Your instructions =
Transcribe all of the records word for word, please, omitting the pictures.

··· Data shown

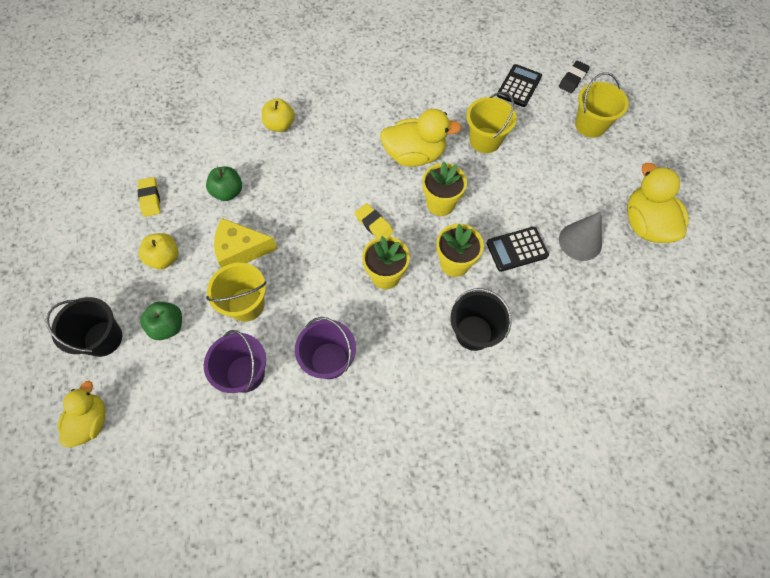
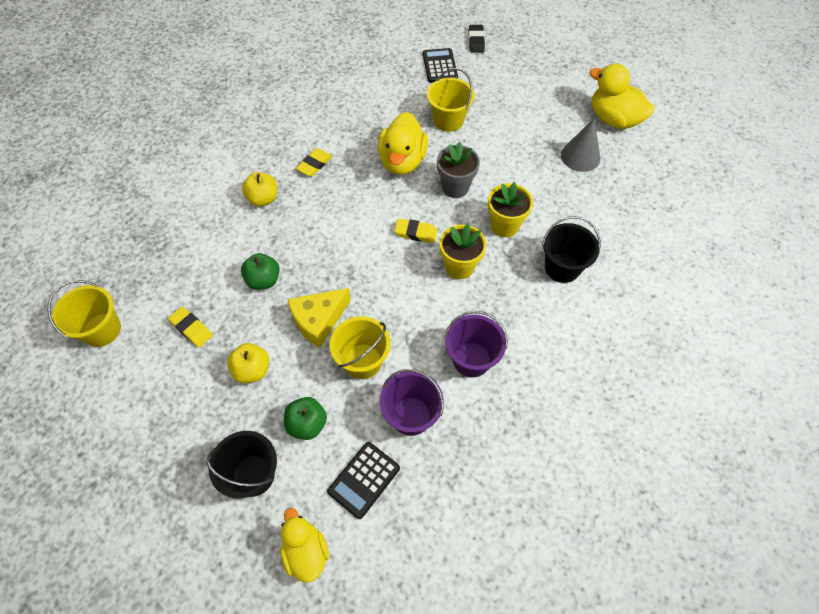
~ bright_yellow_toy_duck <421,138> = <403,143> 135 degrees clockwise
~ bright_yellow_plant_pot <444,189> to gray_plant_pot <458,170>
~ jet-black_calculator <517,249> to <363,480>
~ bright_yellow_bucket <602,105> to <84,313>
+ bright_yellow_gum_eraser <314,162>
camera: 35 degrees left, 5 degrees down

······

Reply to the exercise =
~ bright_yellow_toy_duck <421,138> = <403,143> 135 degrees clockwise
~ bright_yellow_plant_pot <444,189> to gray_plant_pot <458,170>
~ jet-black_calculator <517,249> to <363,480>
~ bright_yellow_bucket <602,105> to <84,313>
+ bright_yellow_gum_eraser <314,162>
camera: 35 degrees left, 5 degrees down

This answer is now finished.